YOUR ASSIGNMENT:
Nothing but the images is to be left out of your exact copy of the entries.

=== RECORD SET ===

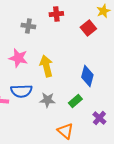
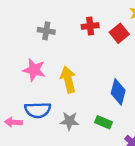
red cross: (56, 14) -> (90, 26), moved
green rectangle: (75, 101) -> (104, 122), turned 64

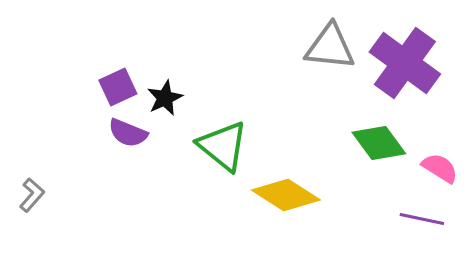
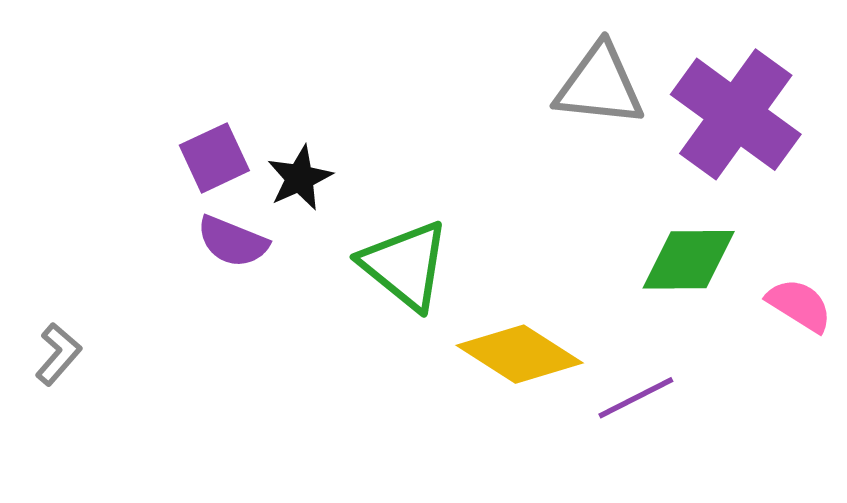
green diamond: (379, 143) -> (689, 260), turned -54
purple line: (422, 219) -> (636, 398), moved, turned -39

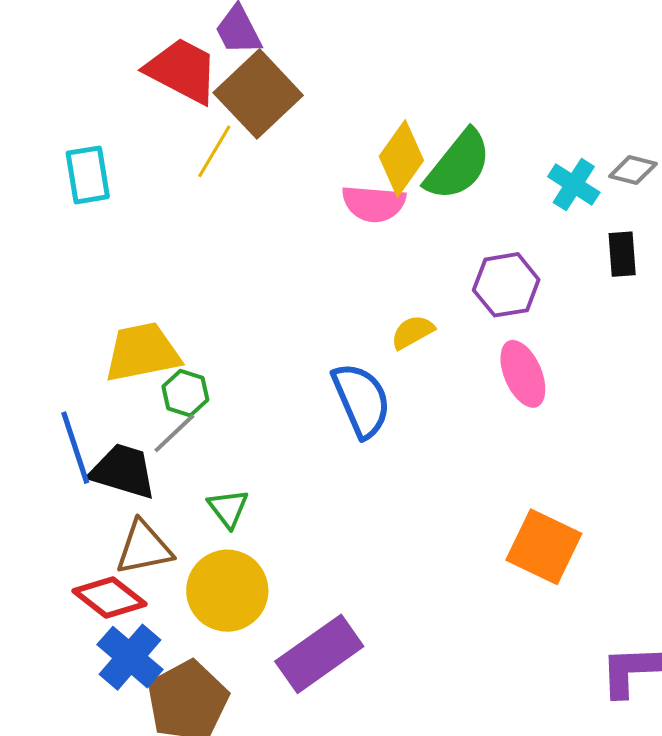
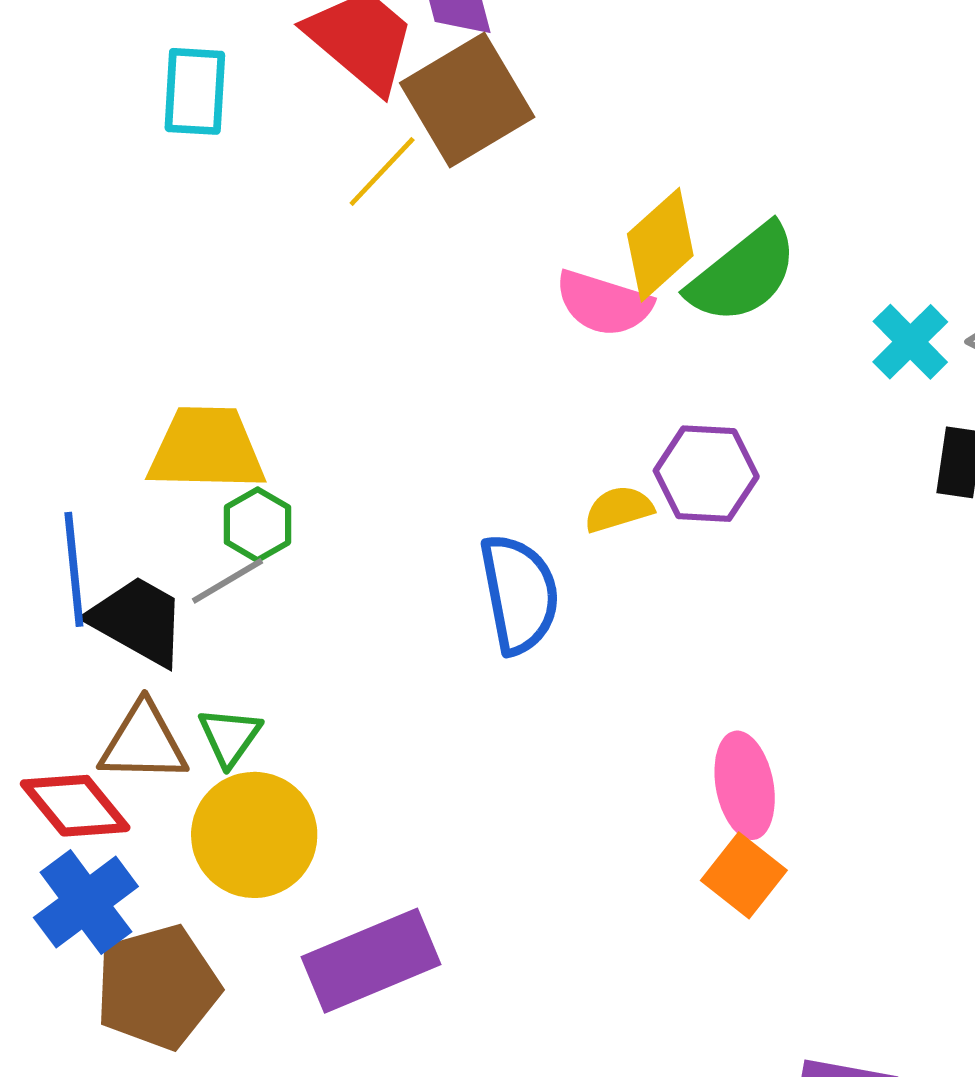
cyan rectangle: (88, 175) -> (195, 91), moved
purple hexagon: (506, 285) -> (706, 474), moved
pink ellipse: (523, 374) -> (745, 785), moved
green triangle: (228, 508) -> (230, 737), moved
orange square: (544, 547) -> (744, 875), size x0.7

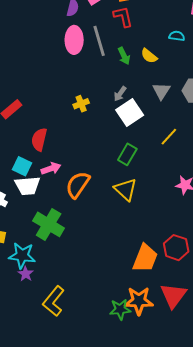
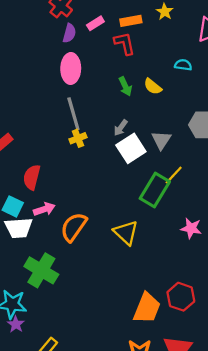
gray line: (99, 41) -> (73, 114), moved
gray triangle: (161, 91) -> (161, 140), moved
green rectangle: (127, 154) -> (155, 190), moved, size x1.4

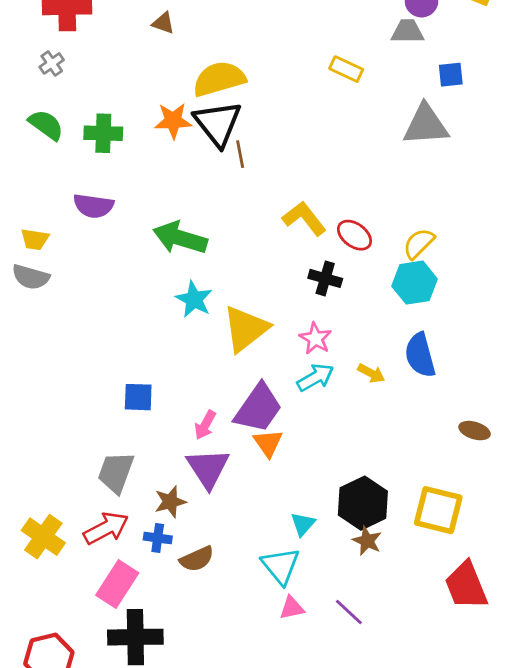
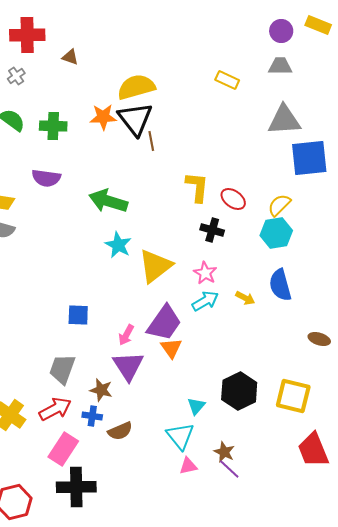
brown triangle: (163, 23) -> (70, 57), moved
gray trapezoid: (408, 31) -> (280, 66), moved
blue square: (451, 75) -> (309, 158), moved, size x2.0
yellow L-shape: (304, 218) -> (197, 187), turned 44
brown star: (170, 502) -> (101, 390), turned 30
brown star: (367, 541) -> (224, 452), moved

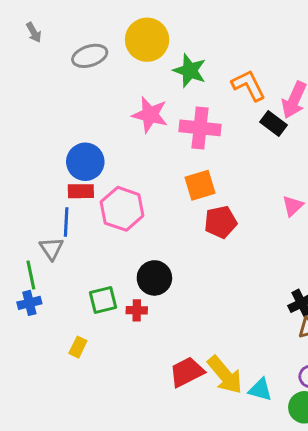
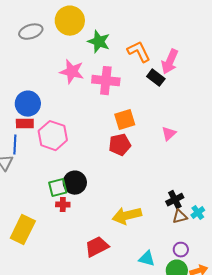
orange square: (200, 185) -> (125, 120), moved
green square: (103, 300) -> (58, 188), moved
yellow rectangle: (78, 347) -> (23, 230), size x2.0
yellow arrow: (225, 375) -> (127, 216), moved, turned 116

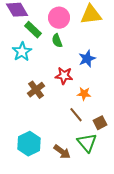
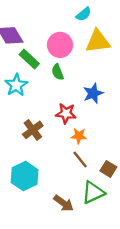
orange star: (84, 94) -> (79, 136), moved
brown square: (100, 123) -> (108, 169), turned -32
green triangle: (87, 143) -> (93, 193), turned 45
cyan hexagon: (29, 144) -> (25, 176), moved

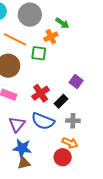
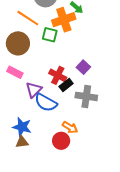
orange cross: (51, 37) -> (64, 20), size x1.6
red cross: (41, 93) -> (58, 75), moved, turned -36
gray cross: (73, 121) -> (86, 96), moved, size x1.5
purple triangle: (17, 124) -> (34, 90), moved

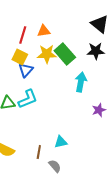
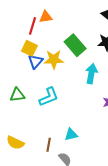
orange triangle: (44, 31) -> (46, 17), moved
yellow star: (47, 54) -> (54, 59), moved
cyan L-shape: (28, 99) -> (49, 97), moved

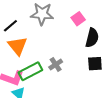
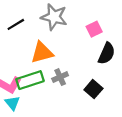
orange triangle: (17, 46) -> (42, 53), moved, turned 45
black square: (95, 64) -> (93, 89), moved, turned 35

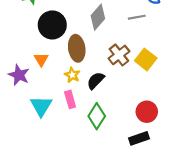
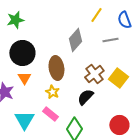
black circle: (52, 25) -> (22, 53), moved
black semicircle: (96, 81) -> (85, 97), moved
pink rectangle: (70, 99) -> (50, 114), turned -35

===

EXERCISE RESPONSE:
red cross: (56, 14) -> (90, 26), moved
green rectangle: (75, 101) -> (104, 122), turned 64

green diamond: (379, 143) -> (689, 260), turned -54
purple line: (422, 219) -> (636, 398), moved, turned -39

cyan rectangle: (88, 175) -> (195, 91), moved
purple hexagon: (506, 285) -> (706, 474), moved
pink ellipse: (523, 374) -> (745, 785), moved
green triangle: (228, 508) -> (230, 737), moved
orange square: (544, 547) -> (744, 875), size x0.7

gray line: (99, 41) -> (73, 114), moved
gray triangle: (161, 91) -> (161, 140), moved
green rectangle: (127, 154) -> (155, 190), moved, size x1.4

brown triangle: (163, 23) -> (70, 57), moved
gray trapezoid: (408, 31) -> (280, 66), moved
blue square: (451, 75) -> (309, 158), moved, size x2.0
yellow L-shape: (304, 218) -> (197, 187), turned 44
brown star: (170, 502) -> (101, 390), turned 30
brown star: (367, 541) -> (224, 452), moved

orange square: (200, 185) -> (125, 120), moved
green square: (103, 300) -> (58, 188), moved
yellow rectangle: (78, 347) -> (23, 230), size x2.0
yellow arrow: (225, 375) -> (127, 216), moved, turned 116

orange star: (84, 94) -> (79, 136), moved
brown square: (100, 123) -> (108, 169), turned -32
green triangle: (87, 143) -> (93, 193), turned 45
cyan hexagon: (29, 144) -> (25, 176), moved

orange cross: (51, 37) -> (64, 20), size x1.6
red cross: (41, 93) -> (58, 75), moved, turned -36
gray cross: (73, 121) -> (86, 96), moved, size x1.5
purple triangle: (17, 124) -> (34, 90), moved

orange triangle: (44, 31) -> (46, 17), moved
yellow star: (47, 54) -> (54, 59), moved
cyan L-shape: (28, 99) -> (49, 97), moved

orange triangle: (17, 46) -> (42, 53), moved, turned 45
black square: (95, 64) -> (93, 89), moved, turned 35

black circle: (52, 25) -> (22, 53), moved
black semicircle: (96, 81) -> (85, 97), moved
pink rectangle: (70, 99) -> (50, 114), turned -35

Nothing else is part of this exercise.